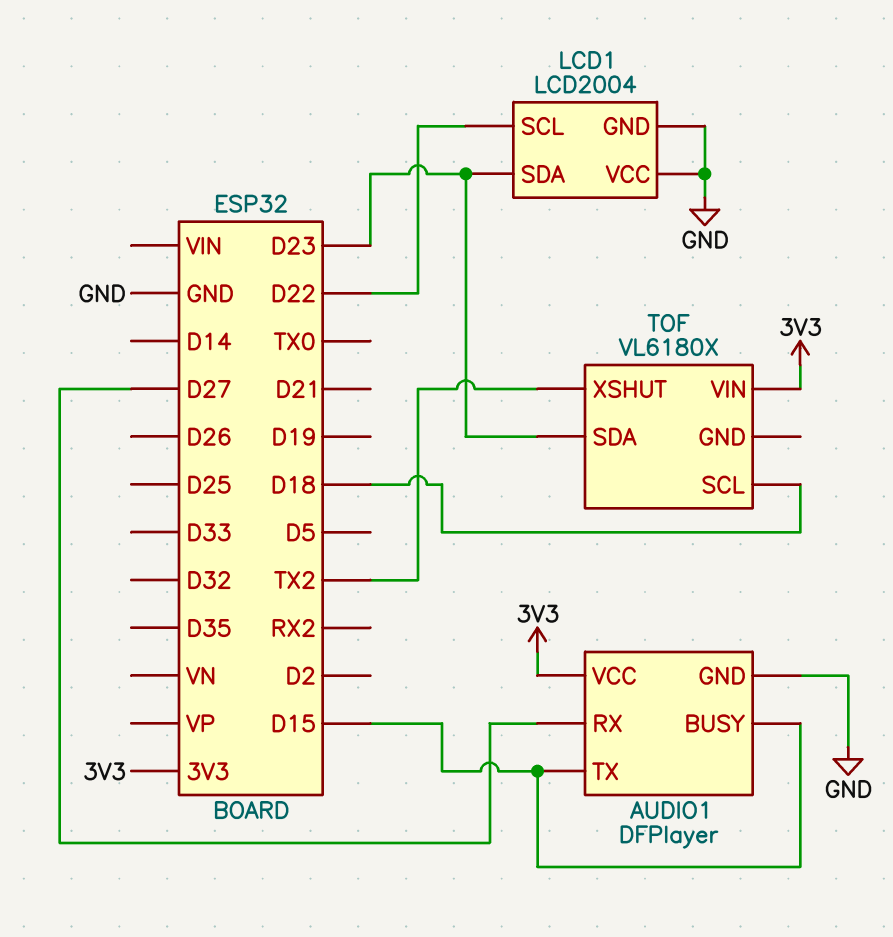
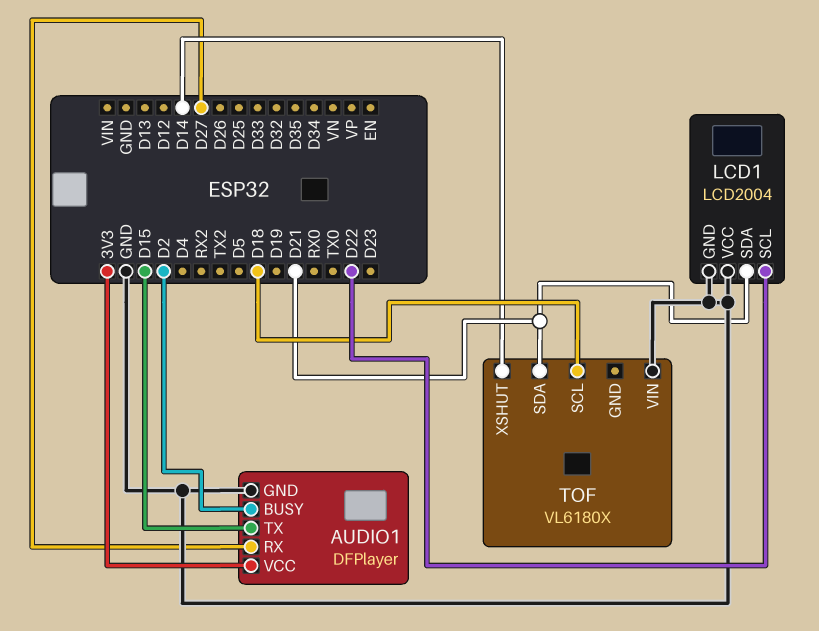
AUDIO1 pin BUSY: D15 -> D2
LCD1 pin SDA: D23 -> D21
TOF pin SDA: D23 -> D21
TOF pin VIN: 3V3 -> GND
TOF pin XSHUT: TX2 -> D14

---

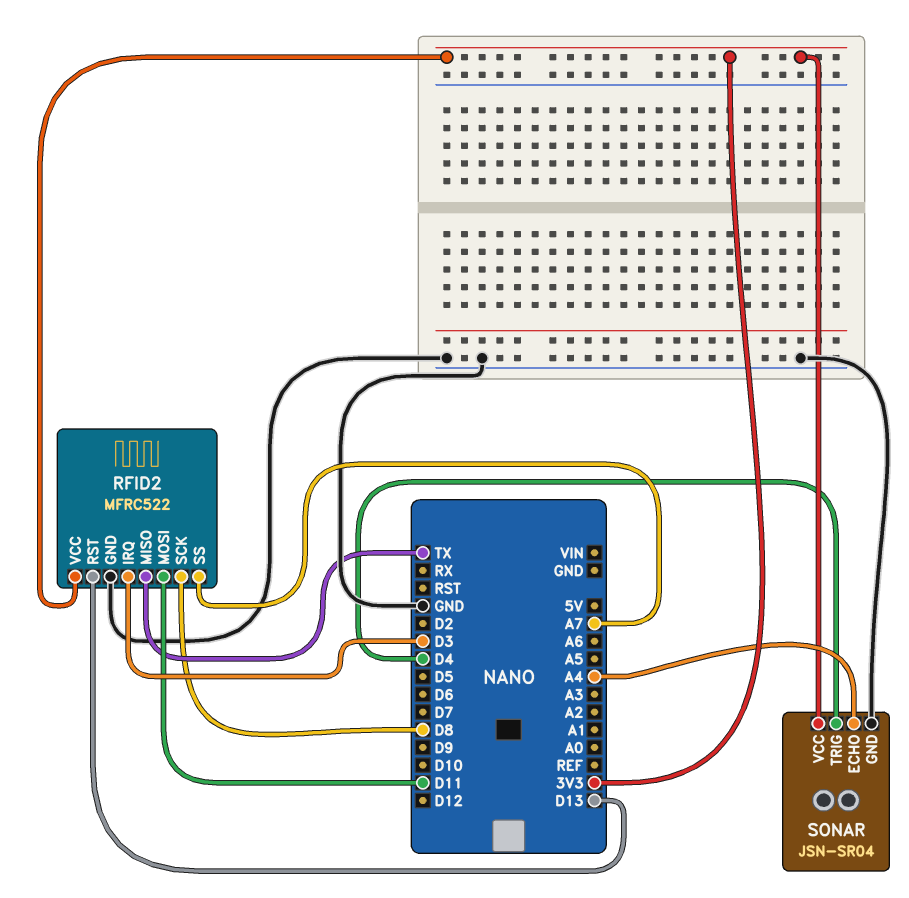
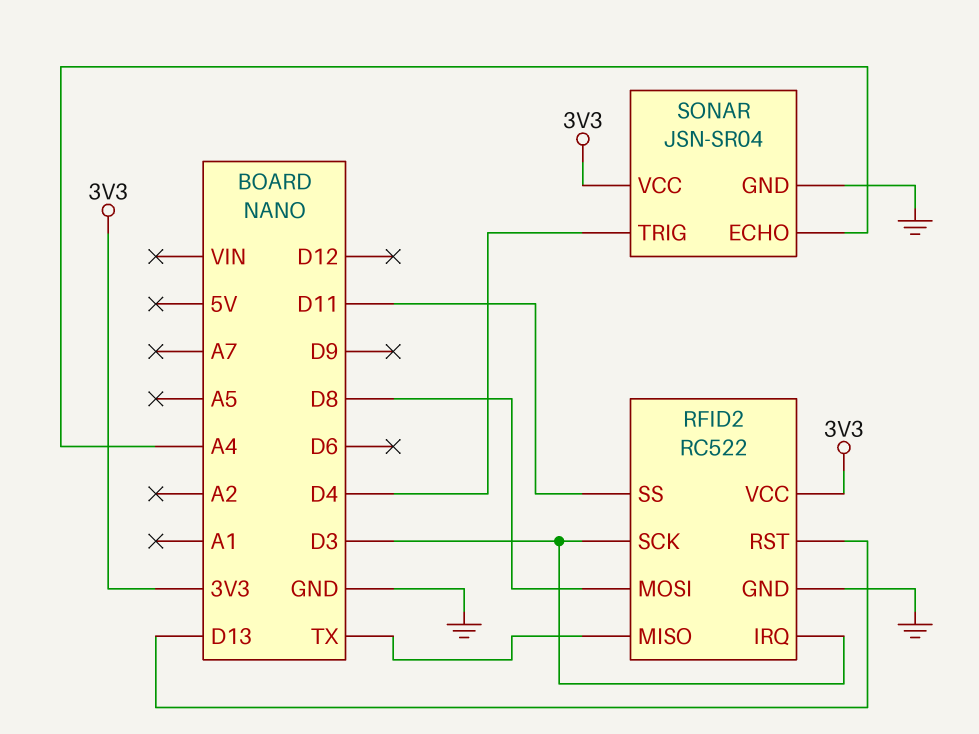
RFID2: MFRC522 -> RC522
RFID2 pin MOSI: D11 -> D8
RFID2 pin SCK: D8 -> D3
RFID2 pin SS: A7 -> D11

---

__Activity__
Give an exact copy of the lines above from the line with "TOF pin SDA: D23 -> D21" up to and including the line with "TOF pin XSHUT: TX2 -> D14", and leave everything else out.

__Reply to the task__
TOF pin SDA: D23 -> D21
TOF pin VIN: 3V3 -> GND
TOF pin XSHUT: TX2 -> D14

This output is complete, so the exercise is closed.